**Brief**
Note every line in the entries that contains the string "wallet", and copy it.

Scene images with change listings

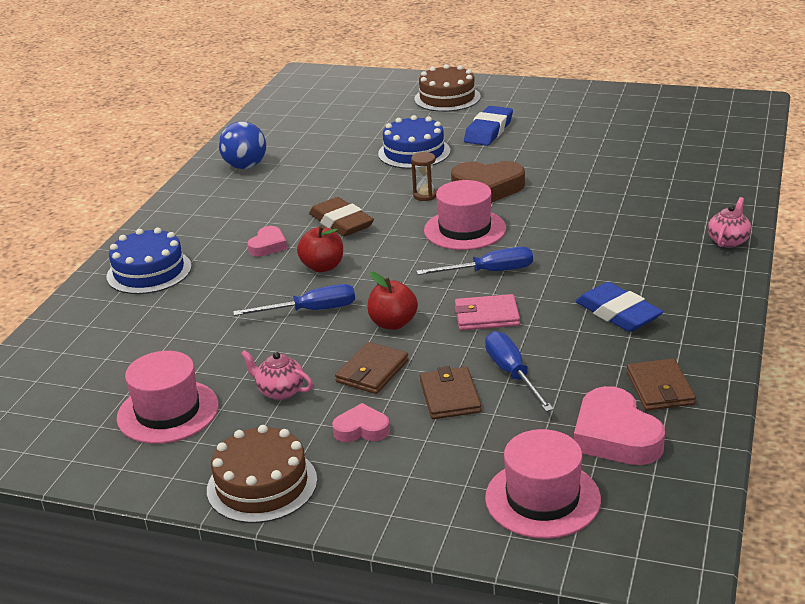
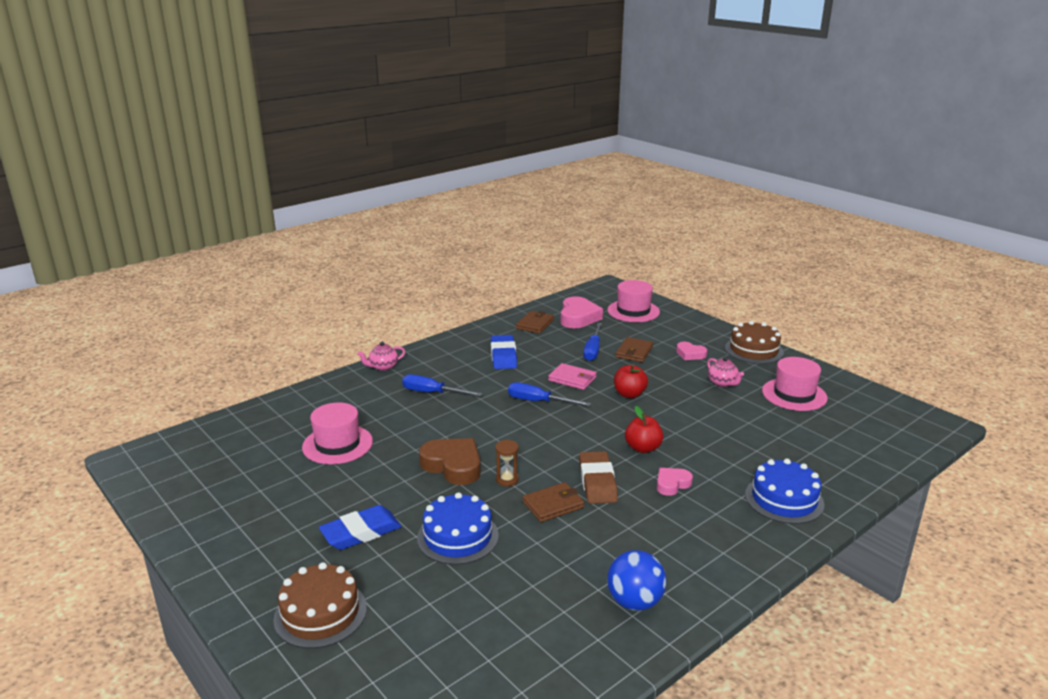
camera: 150 degrees left, 5 degrees down
blue screwdriver [233,284,355,316] -> blue screwdriver moved to [402,374,483,396]
brown wallet [335,342,409,394] -> brown wallet moved to [523,482,584,522]
pink hat [424,180,506,250] -> pink hat moved to [302,402,373,464]

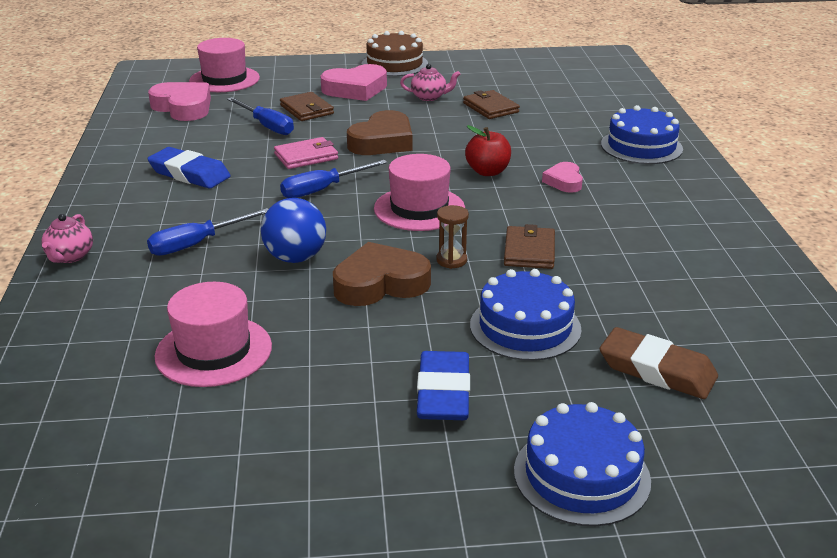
camera: 55 degrees left, 5 degrees up
brown cake [273,562,367,649] -> blue cake [514,402,651,526]
brown wallet [516,311,554,334] -> brown wallet moved to [463,90,520,119]
brown eraser [579,451,618,504] -> brown eraser moved to [600,327,718,399]
blue ball [607,550,667,611] -> blue ball moved to [261,198,326,263]
red apple [614,364,648,398] -> brown heart [347,110,413,155]
pink heart [676,342,707,360] -> pink heart [320,64,387,101], size x1.76
pink hat [762,357,828,411] -> pink hat moved to [374,154,465,231]

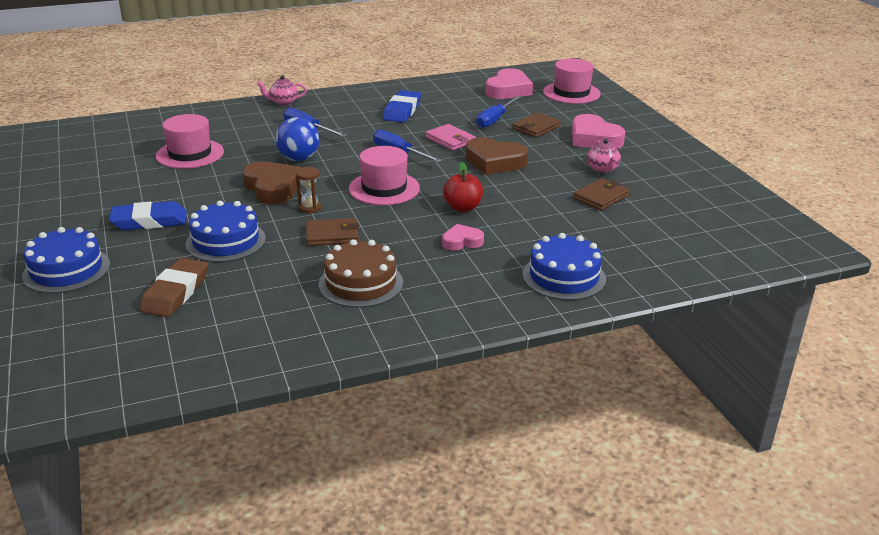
camera: 75 degrees right, 0 degrees up
brown cake [361,31,428,76] -> brown cake moved to [319,239,403,308]

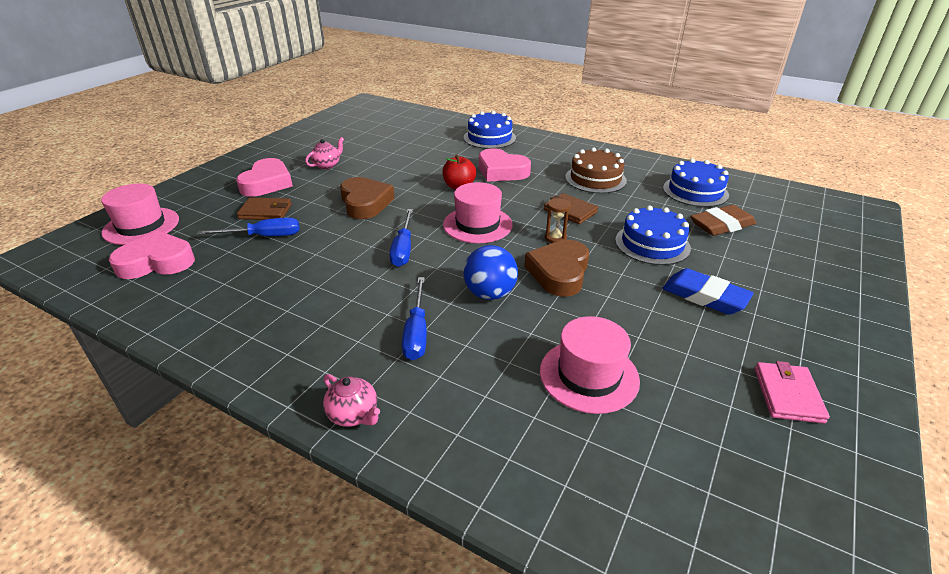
camera: 130 degrees left, 5 degrees up
blue cake [22,227,110,293] -> blue cake moved to [663,158,729,207]
blue eraser [383,90,421,123] -> none
pink wallet [426,124,476,151] -> pink wallet moved to [755,361,830,424]
pink heart [442,224,484,251] -> pink heart [479,148,531,182], size x1.76
brown wallet [573,178,630,211] -> none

**Exercise output**
brown wallet [335,342,409,394] -> brown wallet moved to [523,482,584,522]
brown wallet [516,311,554,334] -> brown wallet moved to [463,90,520,119]
pink wallet [426,124,476,151] -> pink wallet moved to [755,361,830,424]
brown wallet [573,178,630,211] -> none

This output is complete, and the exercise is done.